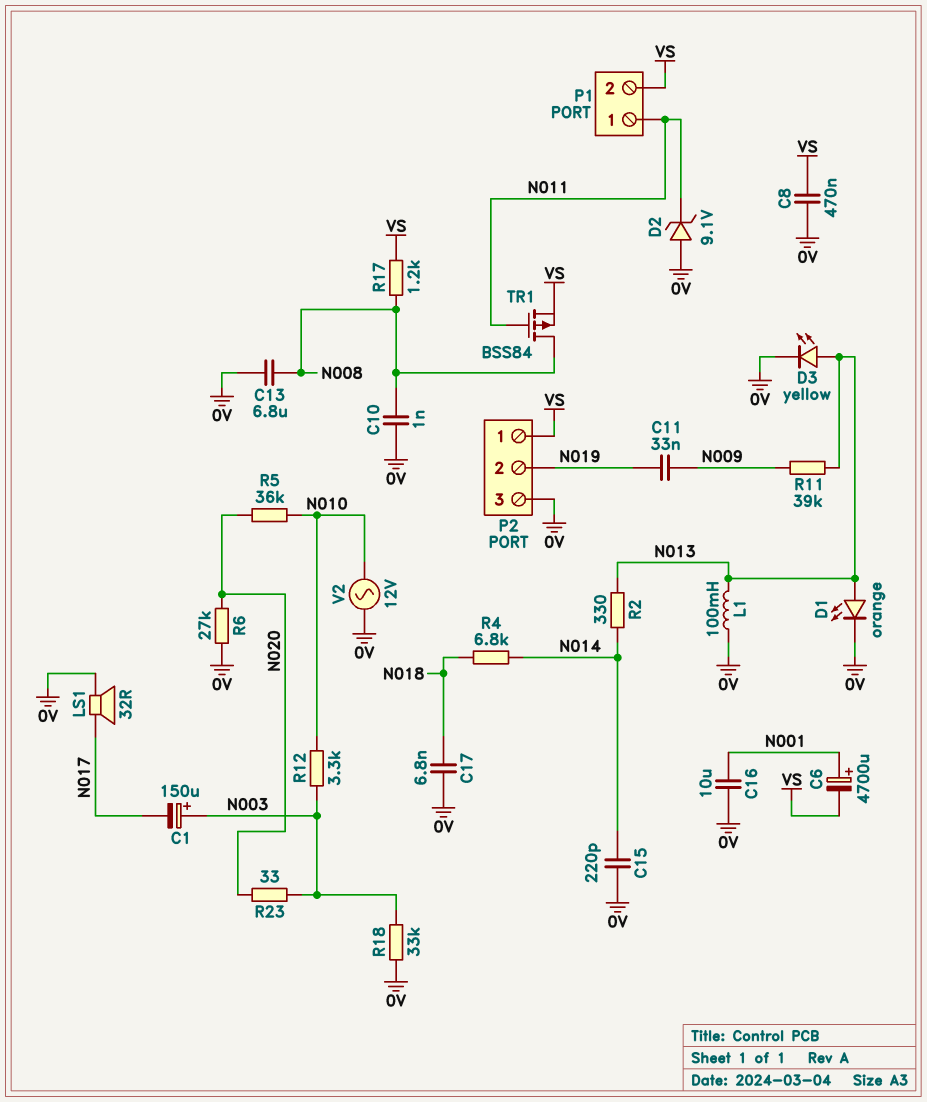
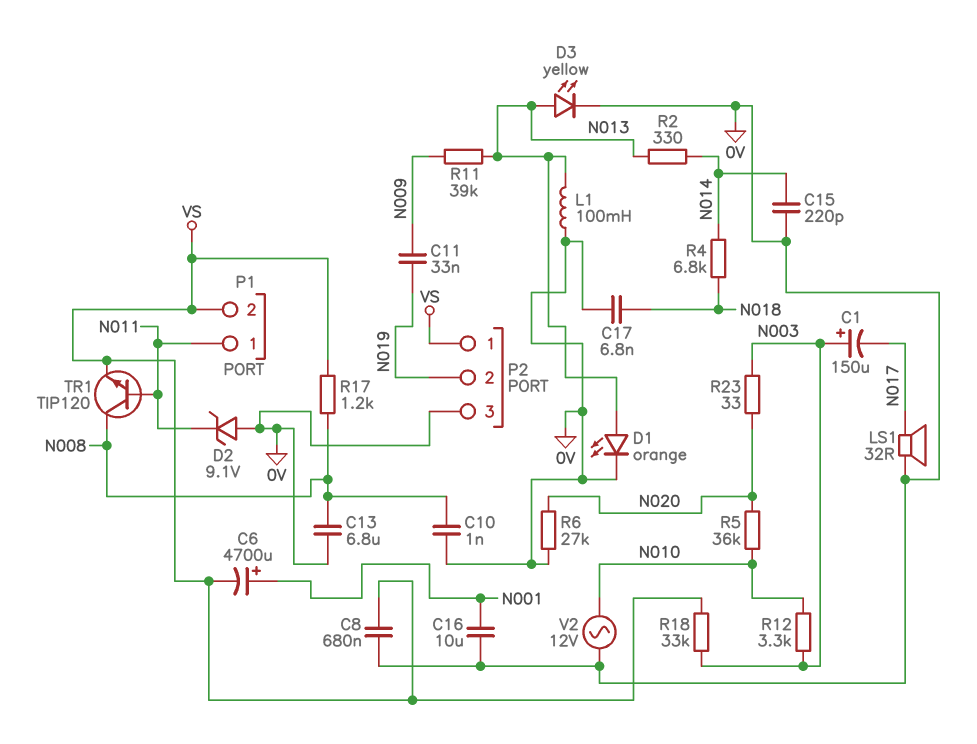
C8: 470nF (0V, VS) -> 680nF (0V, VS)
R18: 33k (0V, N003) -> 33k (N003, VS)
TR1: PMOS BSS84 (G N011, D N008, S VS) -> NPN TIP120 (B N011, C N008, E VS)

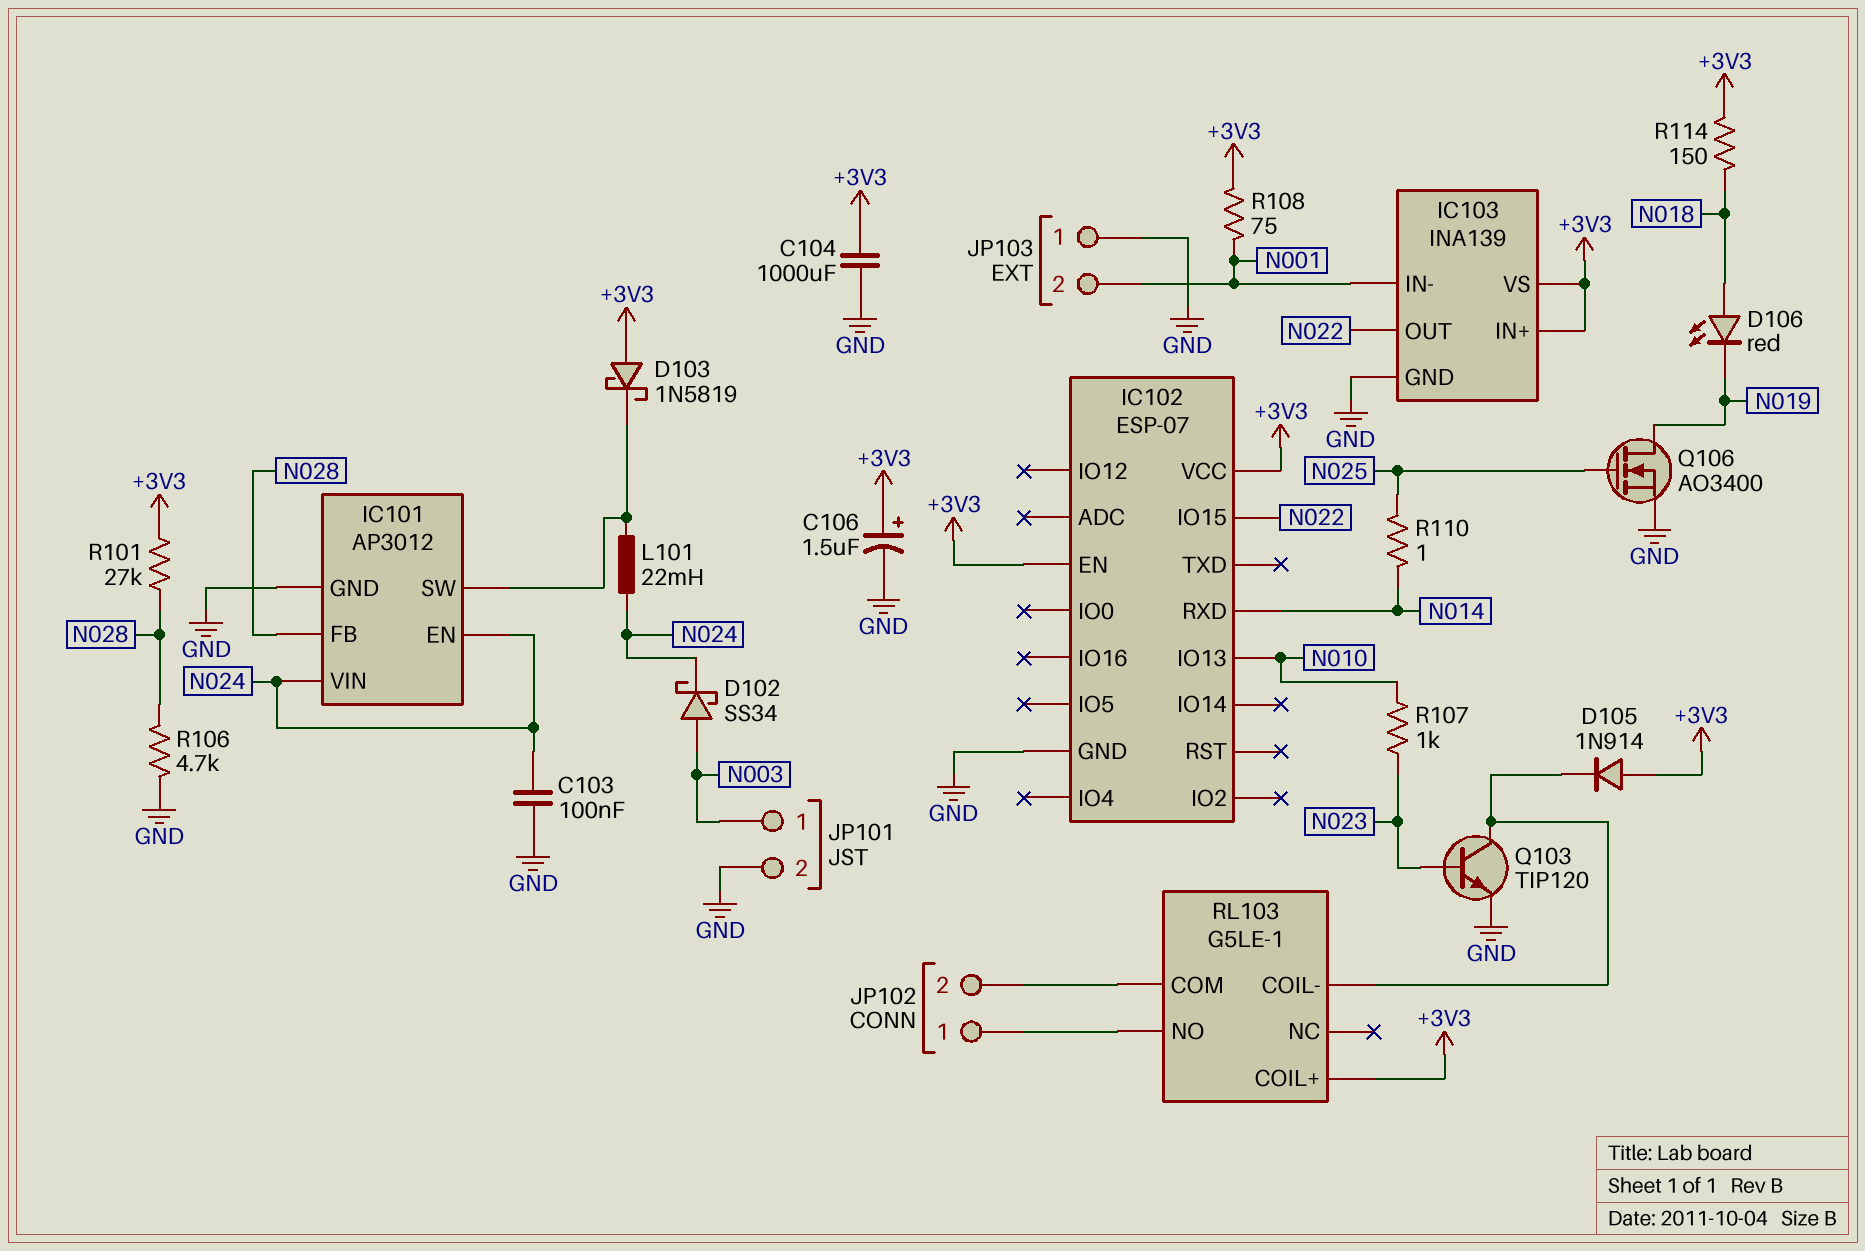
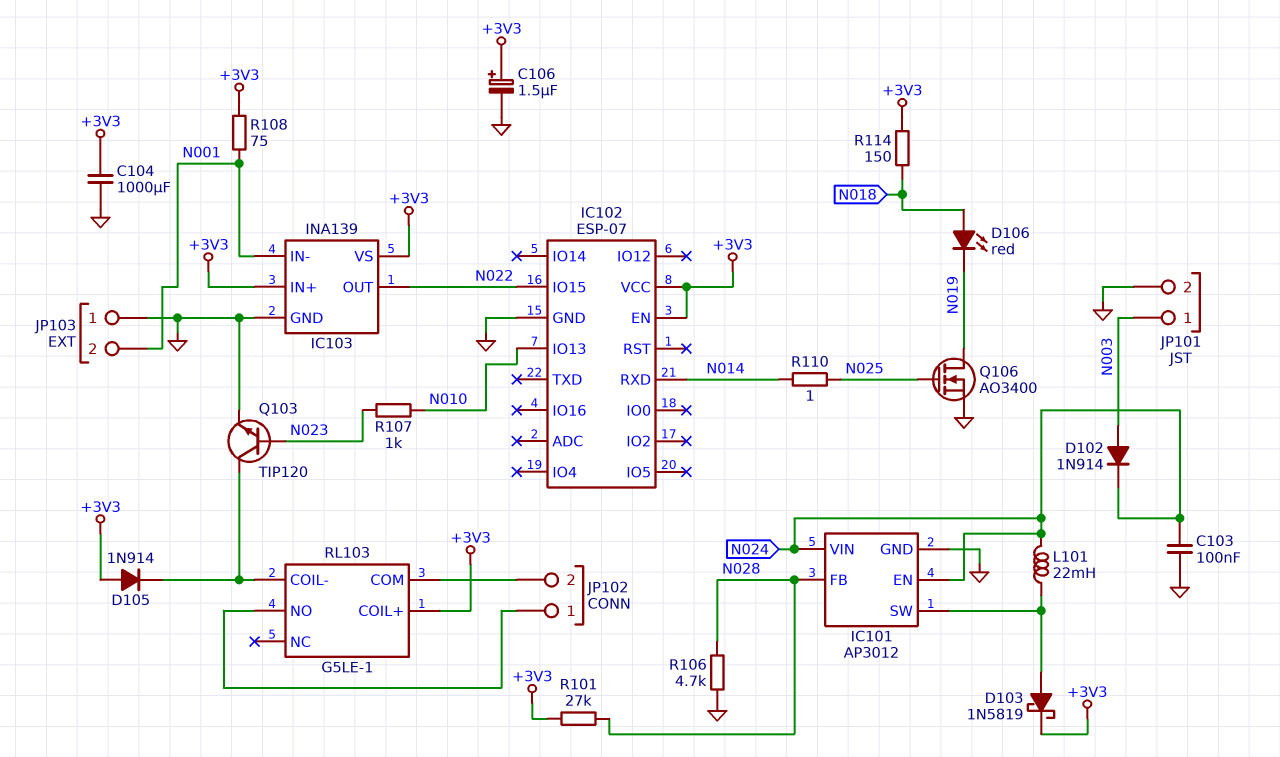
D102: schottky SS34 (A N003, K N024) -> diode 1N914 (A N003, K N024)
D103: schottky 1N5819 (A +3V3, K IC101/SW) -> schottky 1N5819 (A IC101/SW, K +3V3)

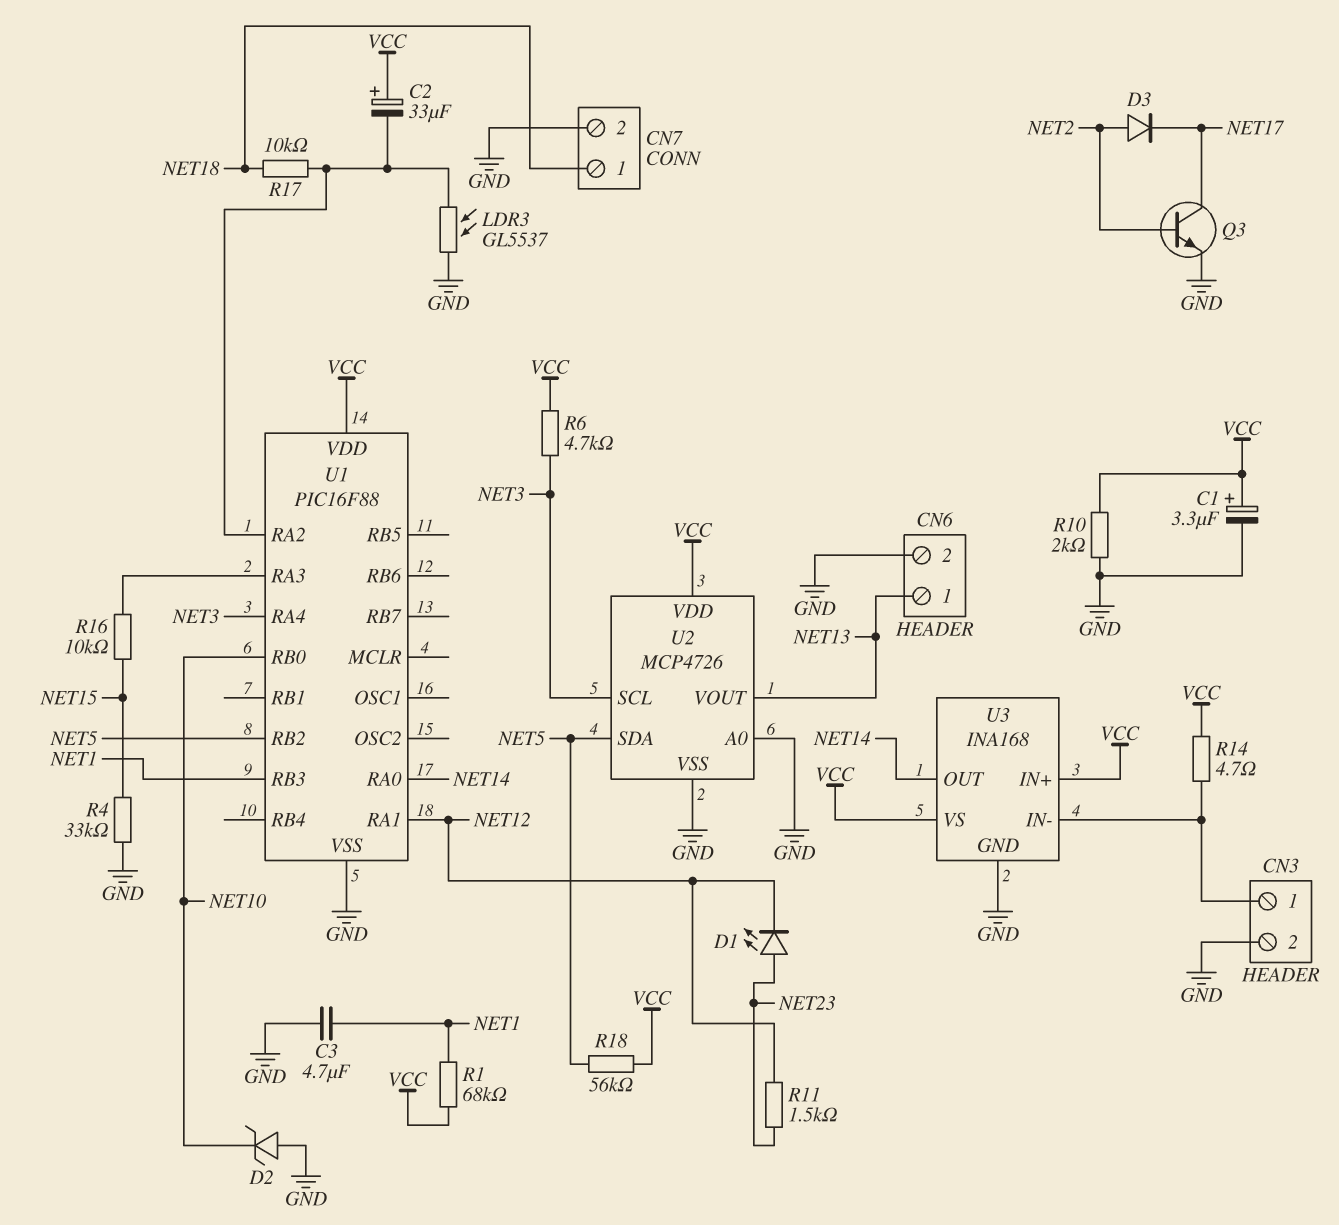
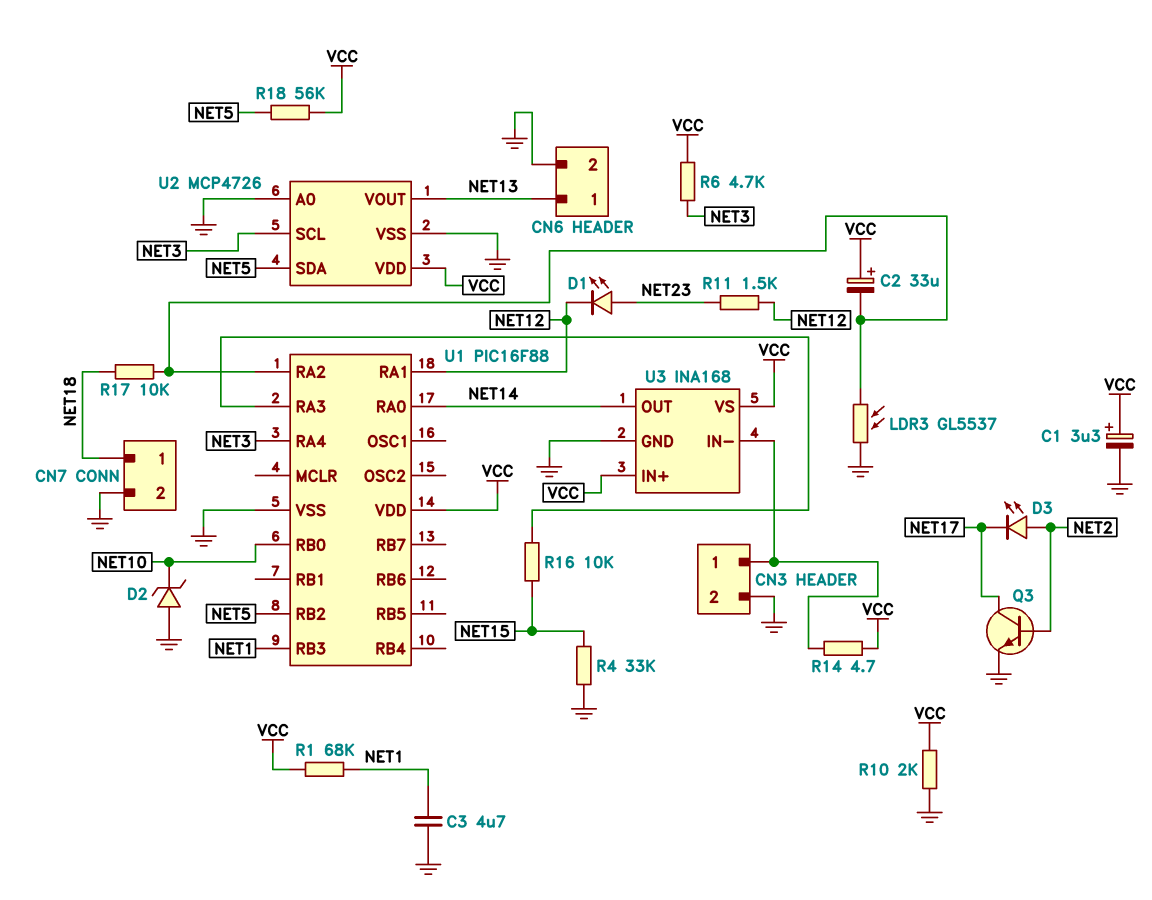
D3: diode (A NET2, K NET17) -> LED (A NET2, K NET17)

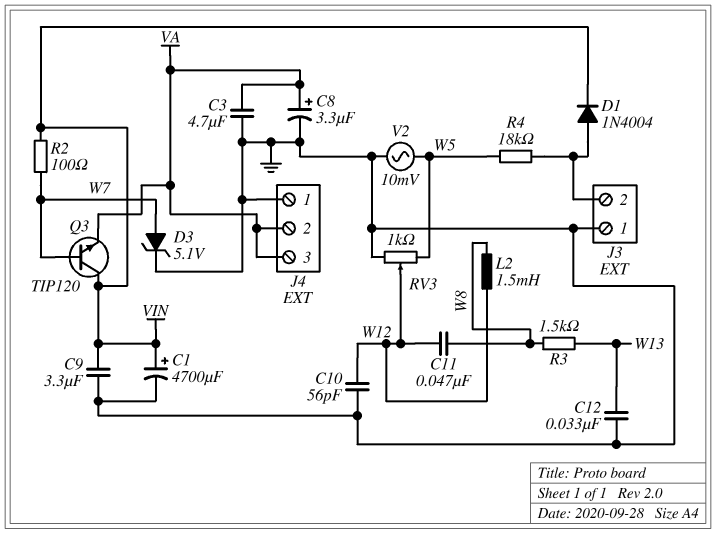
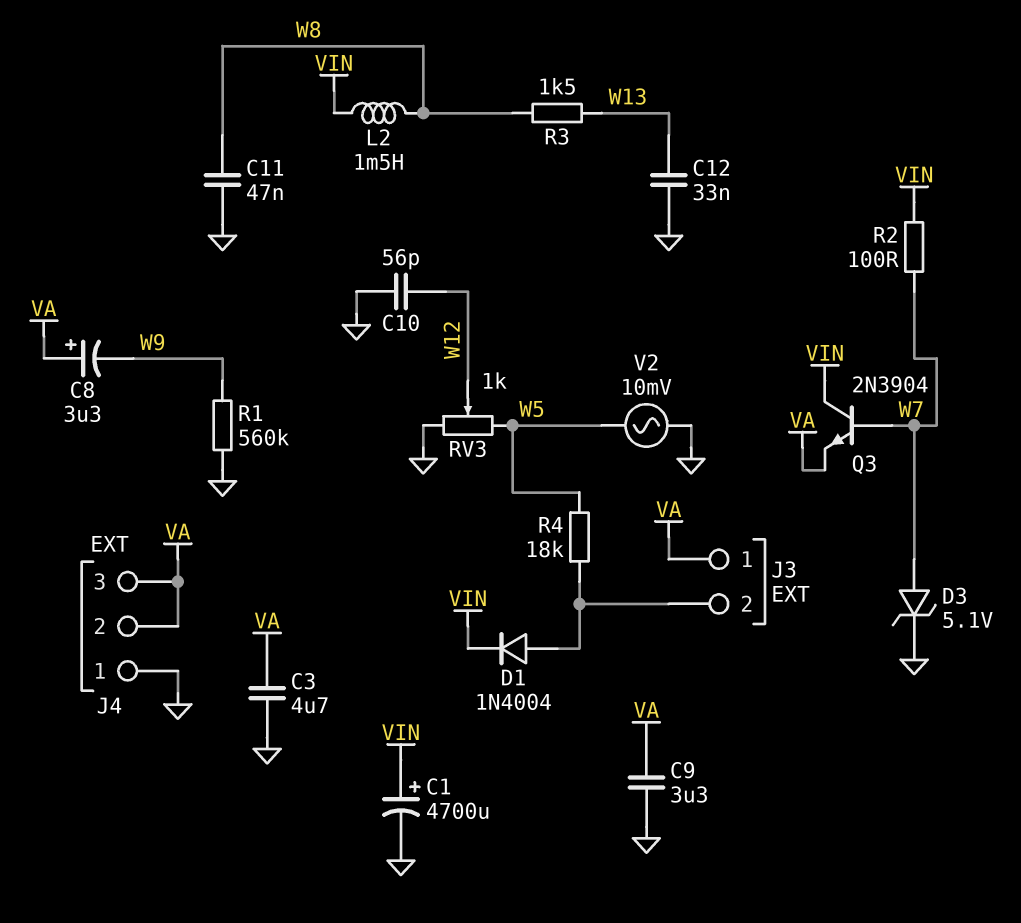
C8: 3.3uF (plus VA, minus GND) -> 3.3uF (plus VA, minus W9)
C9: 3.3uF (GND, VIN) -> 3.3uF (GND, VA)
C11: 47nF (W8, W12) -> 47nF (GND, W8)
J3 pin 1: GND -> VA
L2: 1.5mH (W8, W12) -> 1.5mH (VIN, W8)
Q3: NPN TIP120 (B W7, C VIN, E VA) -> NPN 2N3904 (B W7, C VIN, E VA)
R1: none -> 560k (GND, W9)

▸ **What the task asks**:
Please show every line of the records that holds the word "schottky".

▸ **Output of the exercise**:
D102: schottky SS34 (A N003, K N024) -> diode 1N914 (A N003, K N024)
D103: schottky 1N5819 (A +3V3, K IC101/SW) -> schottky 1N5819 (A IC101/SW, K +3V3)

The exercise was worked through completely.